┌──
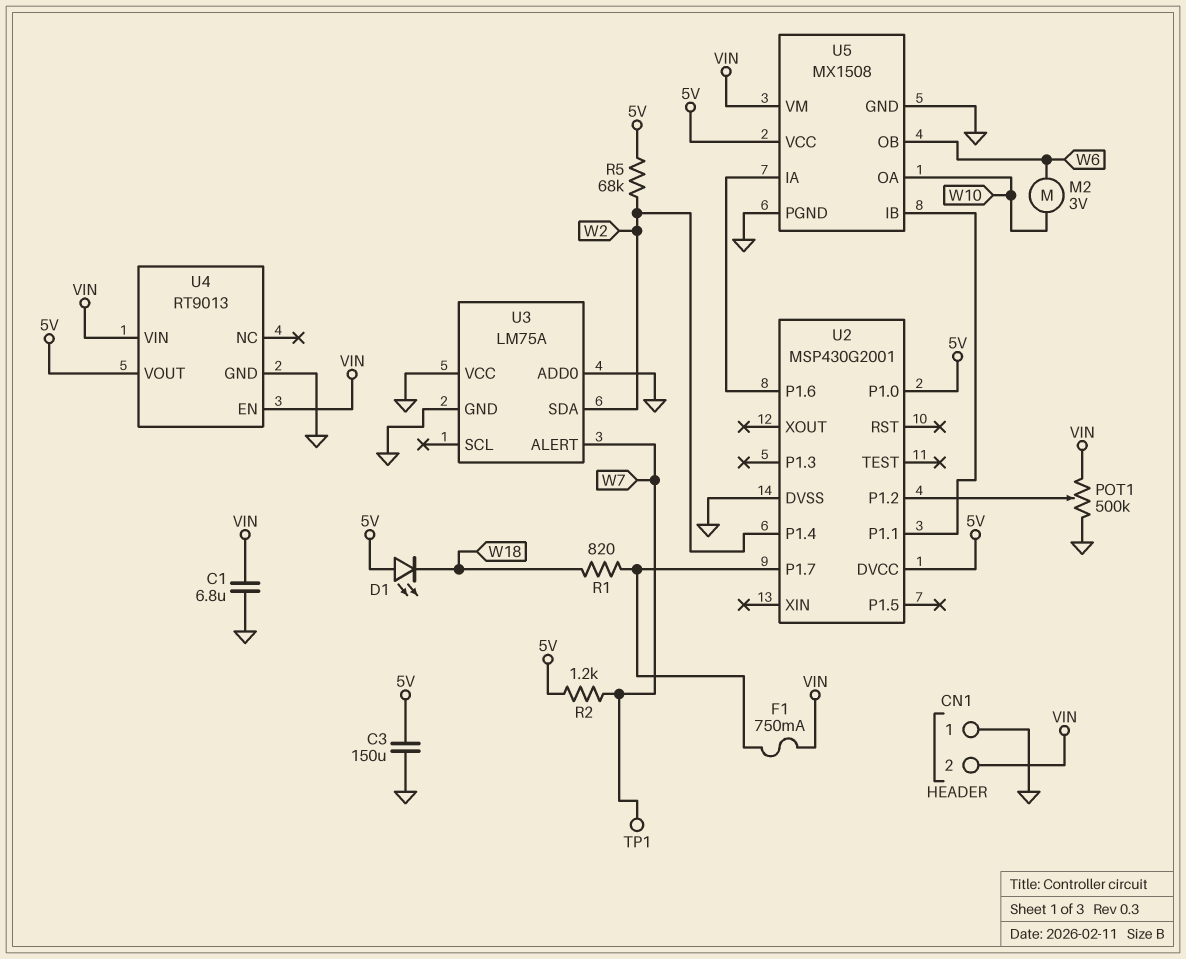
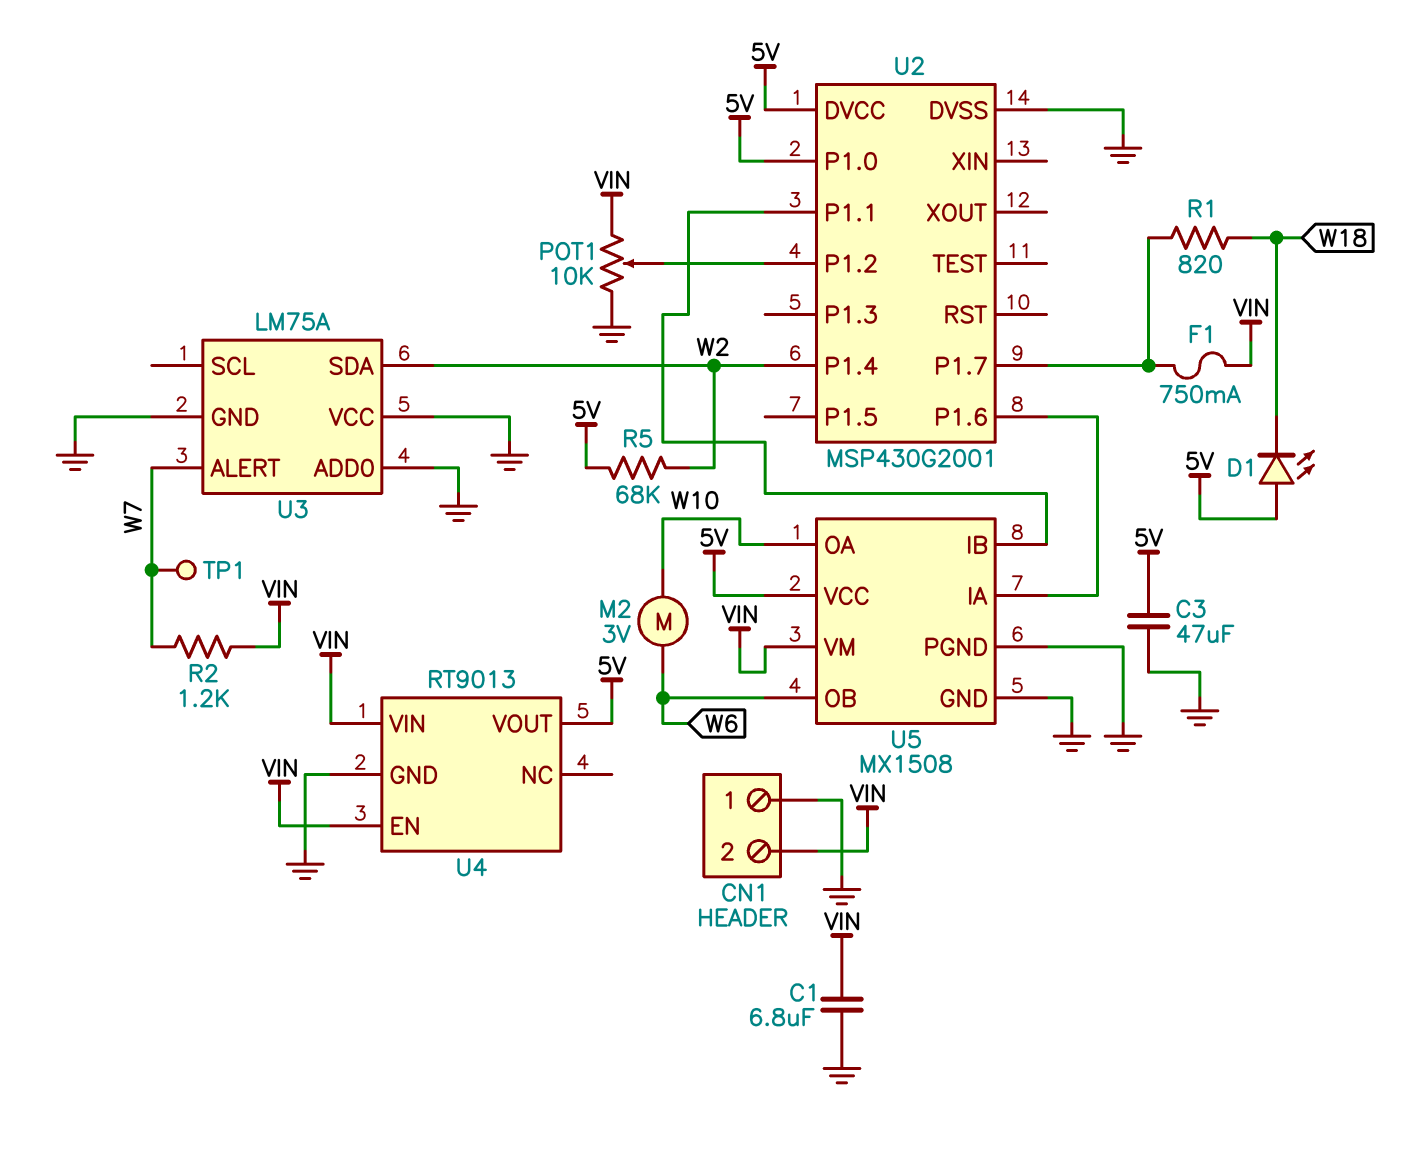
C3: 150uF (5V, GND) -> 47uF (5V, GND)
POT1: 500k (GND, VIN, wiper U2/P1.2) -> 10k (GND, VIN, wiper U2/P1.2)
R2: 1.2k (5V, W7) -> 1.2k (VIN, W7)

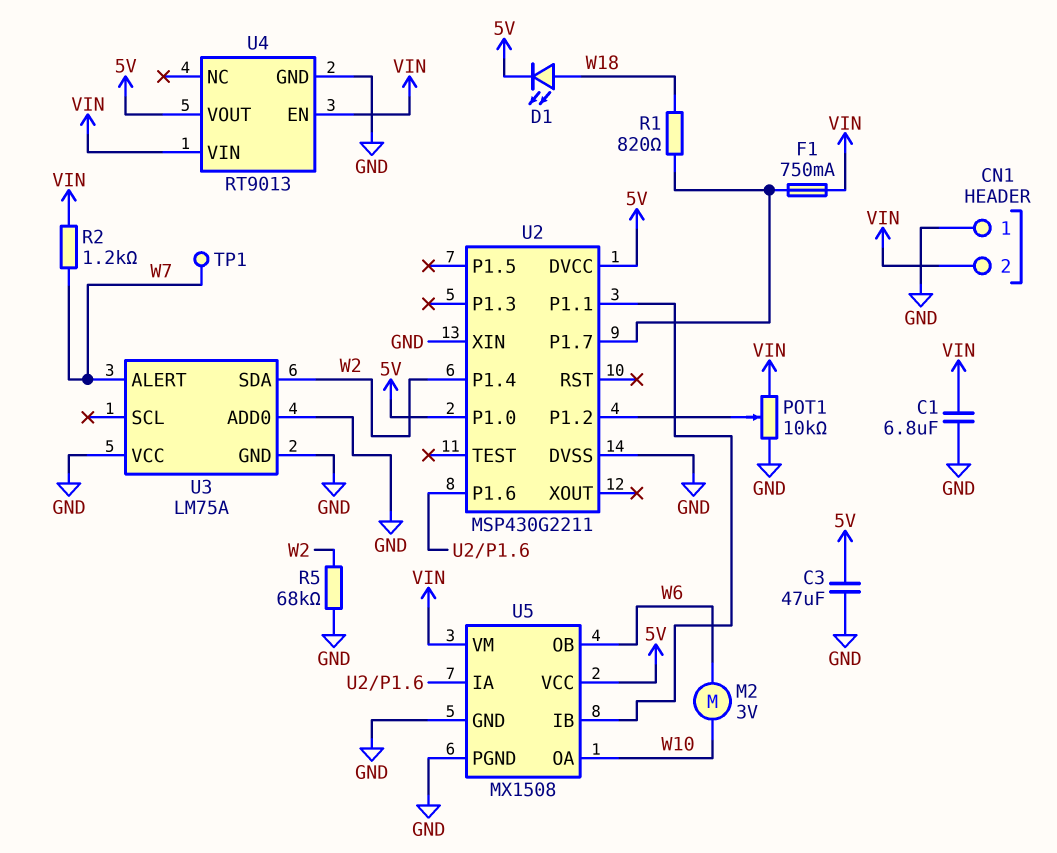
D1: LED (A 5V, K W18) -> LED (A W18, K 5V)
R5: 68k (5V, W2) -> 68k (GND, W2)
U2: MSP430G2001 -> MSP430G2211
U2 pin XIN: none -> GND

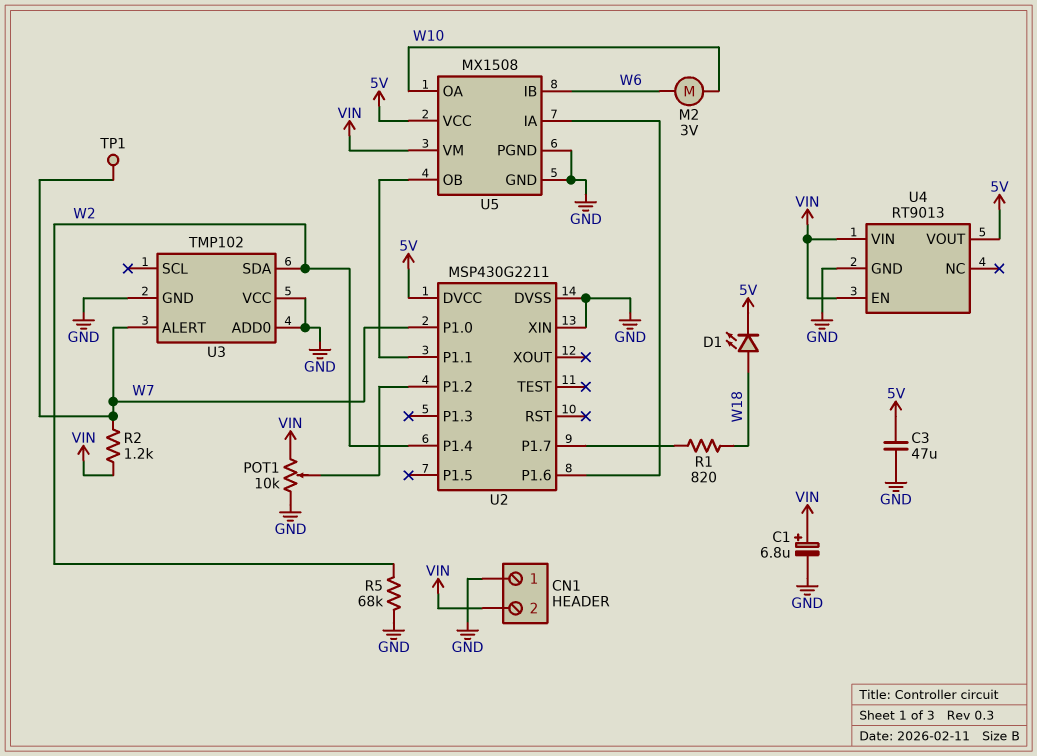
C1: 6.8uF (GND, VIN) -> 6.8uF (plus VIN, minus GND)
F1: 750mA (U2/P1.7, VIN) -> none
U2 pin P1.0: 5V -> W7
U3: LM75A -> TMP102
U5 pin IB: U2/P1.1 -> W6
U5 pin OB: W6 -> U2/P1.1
└──
◆ WORK TO BE COMPLETED ◆
Starting at the line with "F1: 750mA (U2/P1.7, VIN) -> none", copy every line down to the last one above, exactly as written and with nothing else.

◆ TASK SOLUTION ◆
F1: 750mA (U2/P1.7, VIN) -> none
U2 pin P1.0: 5V -> W7
U3: LM75A -> TMP102
U5 pin IB: U2/P1.1 -> W6
U5 pin OB: W6 -> U2/P1.1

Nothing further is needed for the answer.